Task goal:
Every line from the start of the records through the line with "Istova: [622,237,659,275] ->" is to be written out exactly; pictures are not.
-------- Records provided
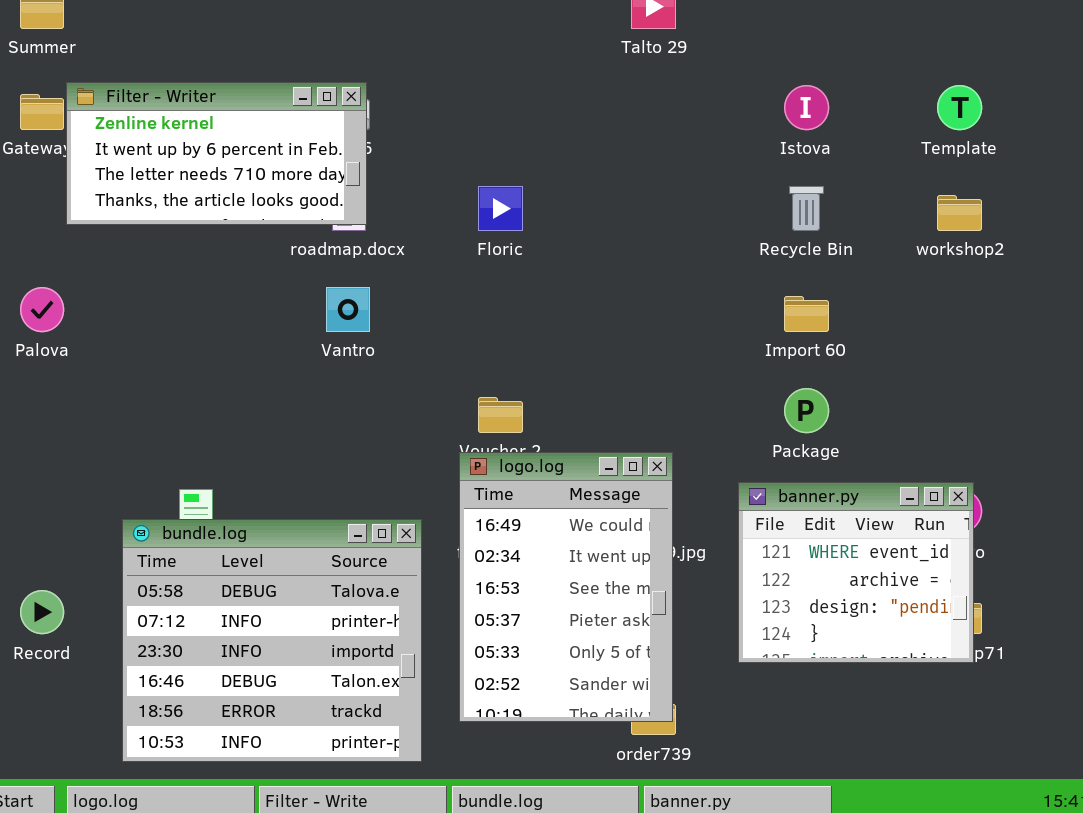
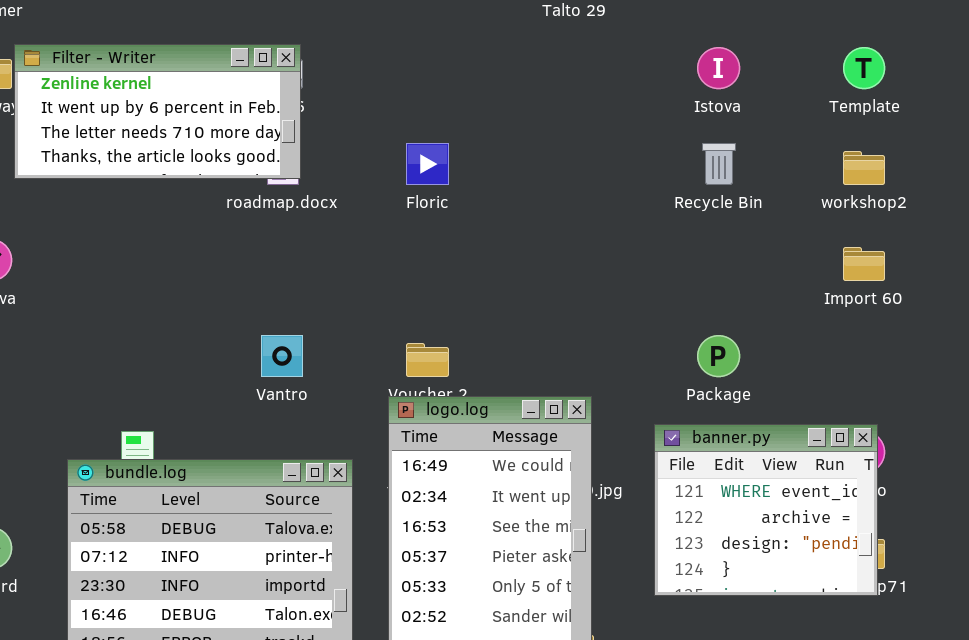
Vantro: [326,287,370,332] -> [261,335,303,377], moved
Import 60: [784,296,829,332] -> [843,247,885,281], moved

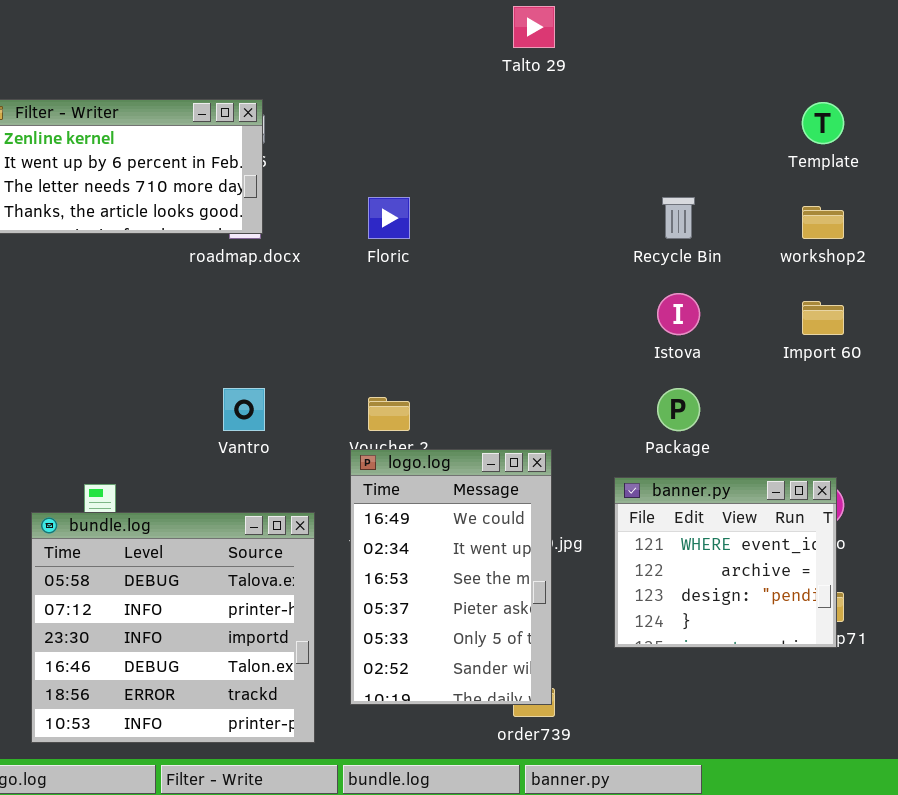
Istova: [697,47,740,89] -> [657,293,700,335], moved

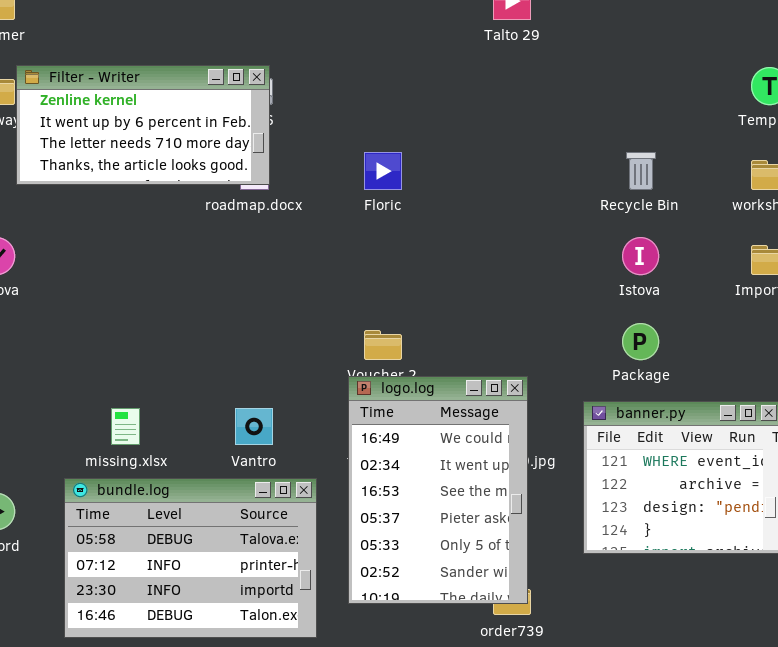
Vantro: [223,388,265,431] -> [235,408,273,445], moved
bundle.log: [31,512,315,743] -> [64,478,317,638], resized

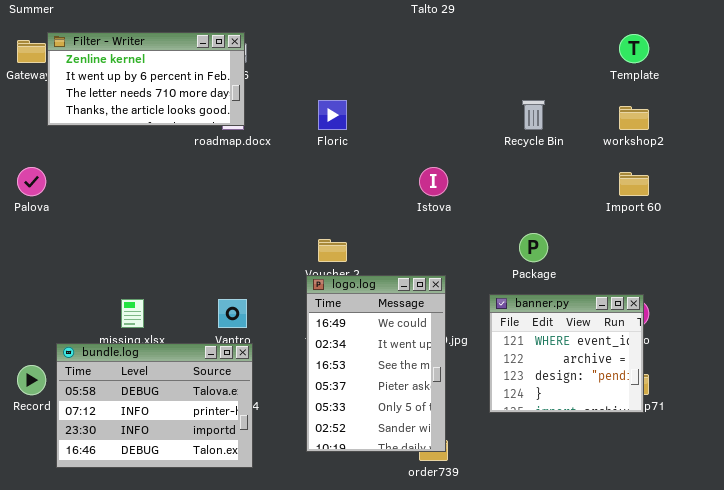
Istova: [622,237,659,275] -> [419,167,448,196], moved
bundle.log: [64,478,317,638] -> [56,343,253,468], moved

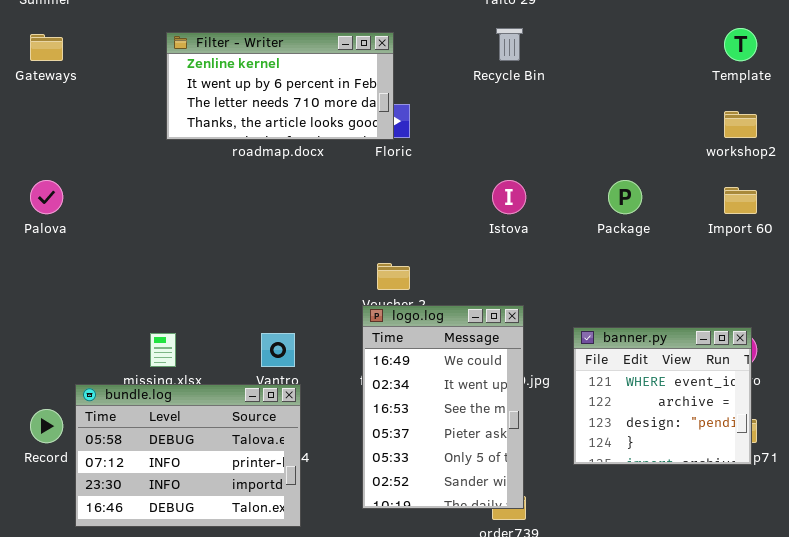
Filter - Writer: [47,32,245,126] -> [166,32,394,140], moved
Recycle Bin: [522,100,545,130] -> [496,28,523,61], moved
Package: [519,233,548,262] -> [608,180,642,214], moved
----------------
Worked solution:
Vantro: [326,287,370,332] -> [261,335,303,377], moved
Import 60: [784,296,829,332] -> [843,247,885,281], moved

Istova: [697,47,740,89] -> [657,293,700,335], moved

Vantro: [223,388,265,431] -> [235,408,273,445], moved
bundle.log: [31,512,315,743] -> [64,478,317,638], resized

Istova: [622,237,659,275] -> [419,167,448,196], moved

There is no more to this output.